# Requirement
Search term "orange": copy each line of the data containing it.

# Collected material
==========

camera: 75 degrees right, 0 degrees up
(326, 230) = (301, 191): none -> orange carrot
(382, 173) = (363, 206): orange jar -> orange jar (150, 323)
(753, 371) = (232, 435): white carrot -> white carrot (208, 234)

==========

# Completed exercise
(326, 230) = (301, 191): none -> orange carrot
(382, 173) = (363, 206): orange jar -> orange jar (150, 323)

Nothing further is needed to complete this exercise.